=== Description of the task ===
All entries must come back exactly as given, with no pictures in the copy.

=== Scene edit records ===
==============================
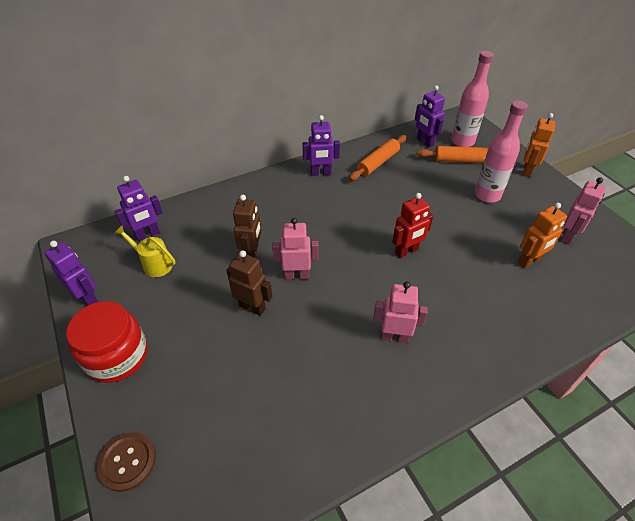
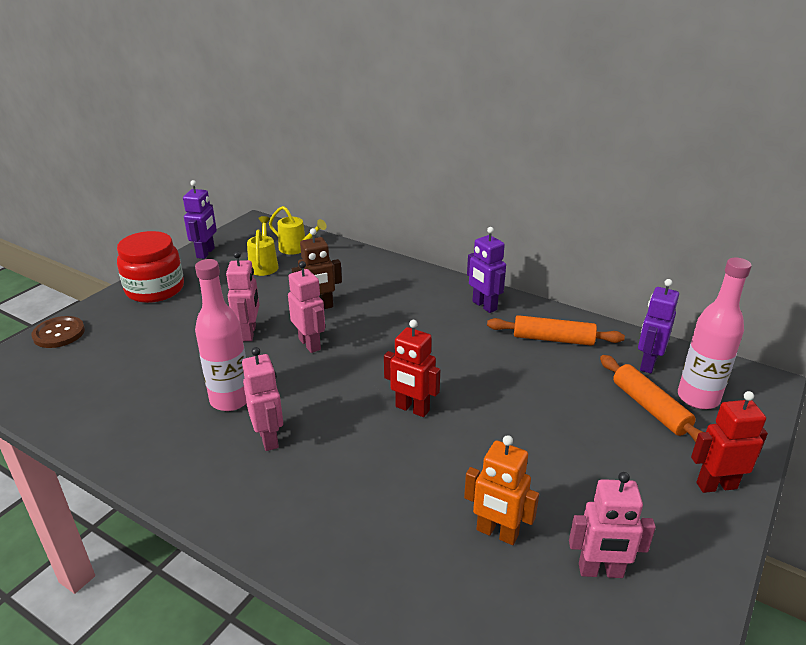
camera: 60 degrees right, 15 degrees down
(148, 234) = (297, 249): purple robot -> yellow watering can
(252, 307) = (249, 333): brown robot -> pink robot
(487, 195) = (600, 454): pink bottle -> pink bottle (230, 400)
(527, 170) = (716, 485): orange robot -> red robot

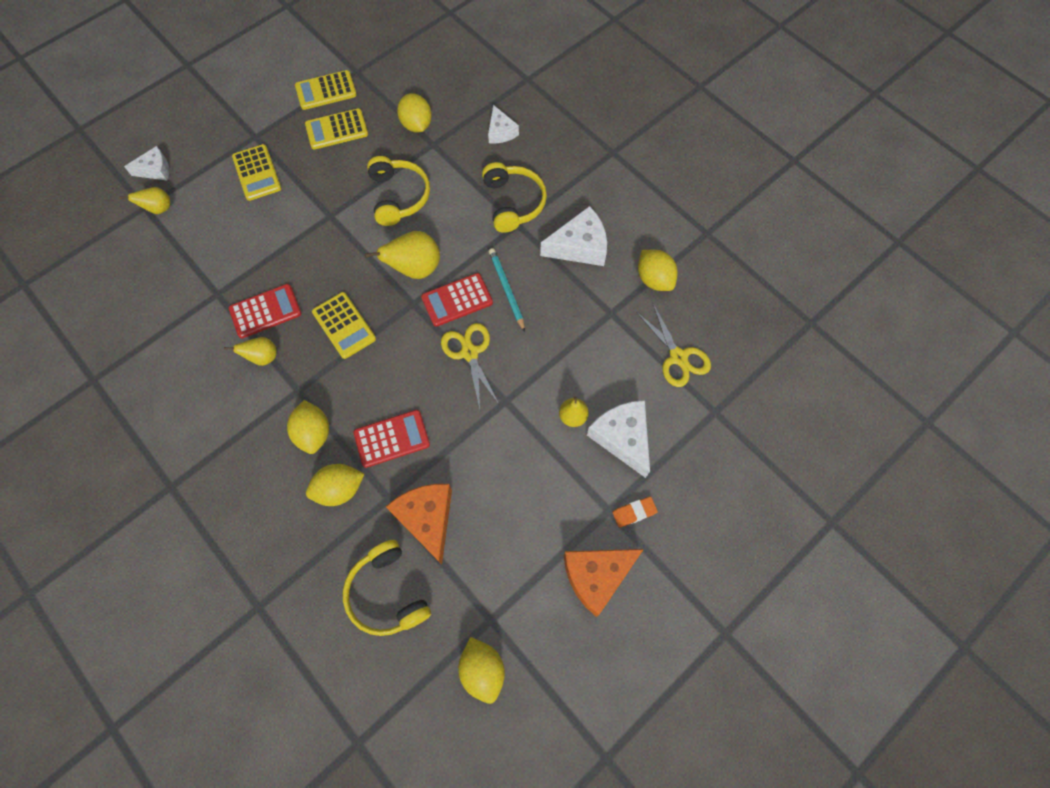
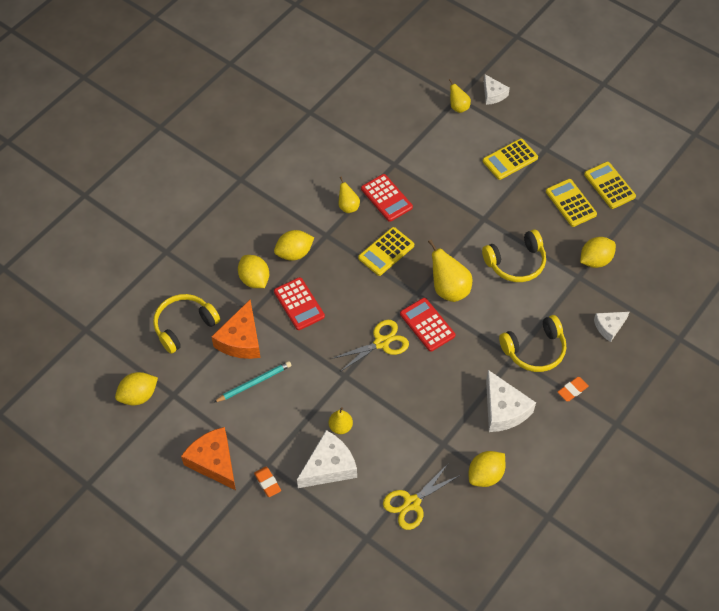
camera: 80 degrees right, 10 degrees down
(427, 519) = (241, 340): orange cheese -> orange cheese turned 135 degrees clockwise
(506, 289) = (446, 359): turquoise pencil -> turquoise pencil (254, 383)
(568, 180) = (572, 390): none -> orange eraser

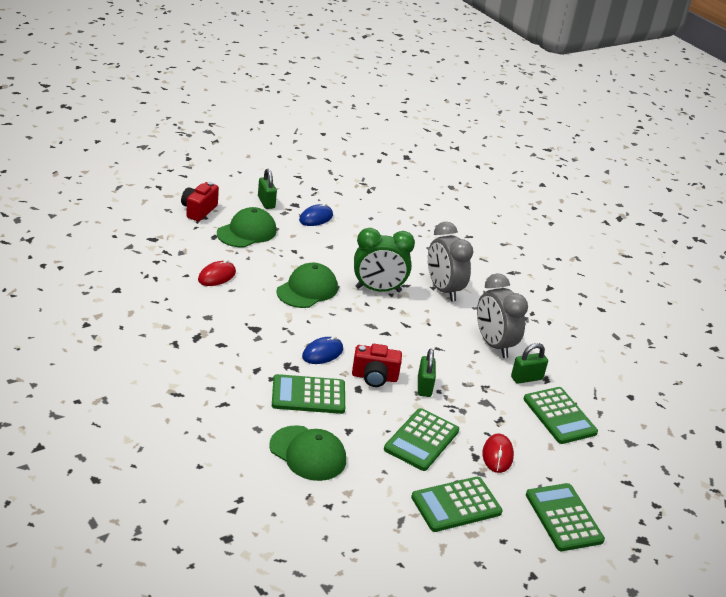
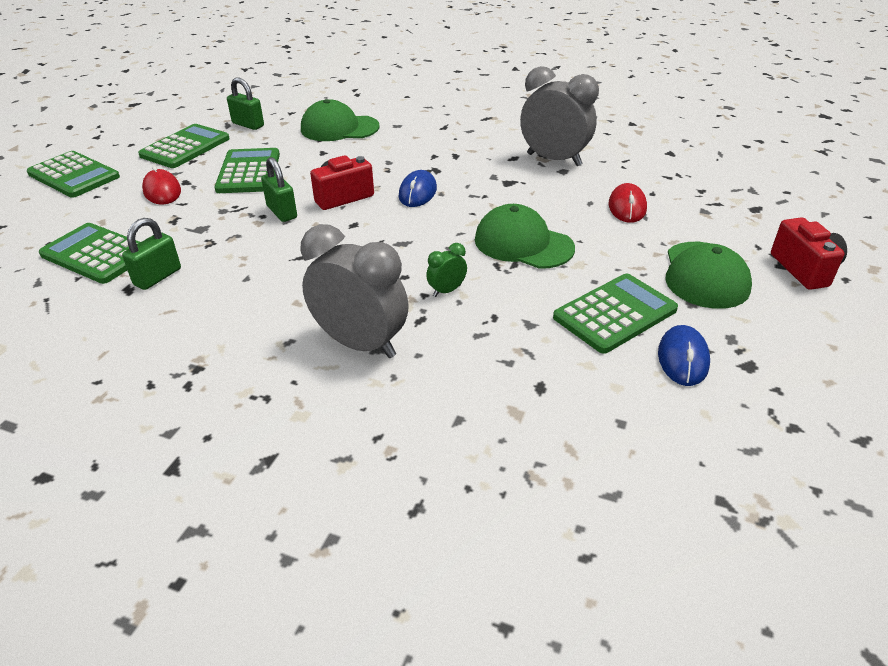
camera: 150 degrees right, 5 degrees up
(266, 202) = (781, 340): green padlock -> green padlock (248, 125)
(307, 289) = (523, 244): green cap -> green cap turned 120 degrees clockwise
(308, 395) = (386, 158): green calculator -> green calculator (615, 314)
(378, 290) = (446, 291): green clock -> green clock, size x0.44
(493, 345) = (226, 298): grey clock -> grey clock (554, 159)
==============================
=== Solution ===
camera: 60 degrees right, 15 degrees down
(148, 234) = (297, 249): purple robot -> yellow watering can
(252, 307) = (249, 333): brown robot -> pink robot
(487, 195) = (600, 454): pink bottle -> pink bottle (230, 400)
(527, 170) = (716, 485): orange robot -> red robot

camera: 80 degrees right, 10 degrees down
(427, 519) = (241, 340): orange cheese -> orange cheese turned 135 degrees clockwise
(506, 289) = (446, 359): turquoise pencil -> turquoise pencil (254, 383)
(568, 180) = (572, 390): none -> orange eraser

camera: 150 degrees right, 5 degrees up
(266, 202) = (781, 340): green padlock -> green padlock (248, 125)
(307, 289) = (523, 244): green cap -> green cap turned 120 degrees clockwise
(308, 395) = (386, 158): green calculator -> green calculator (615, 314)
(378, 290) = (446, 291): green clock -> green clock, size x0.44
(493, 345) = (226, 298): grey clock -> grey clock (554, 159)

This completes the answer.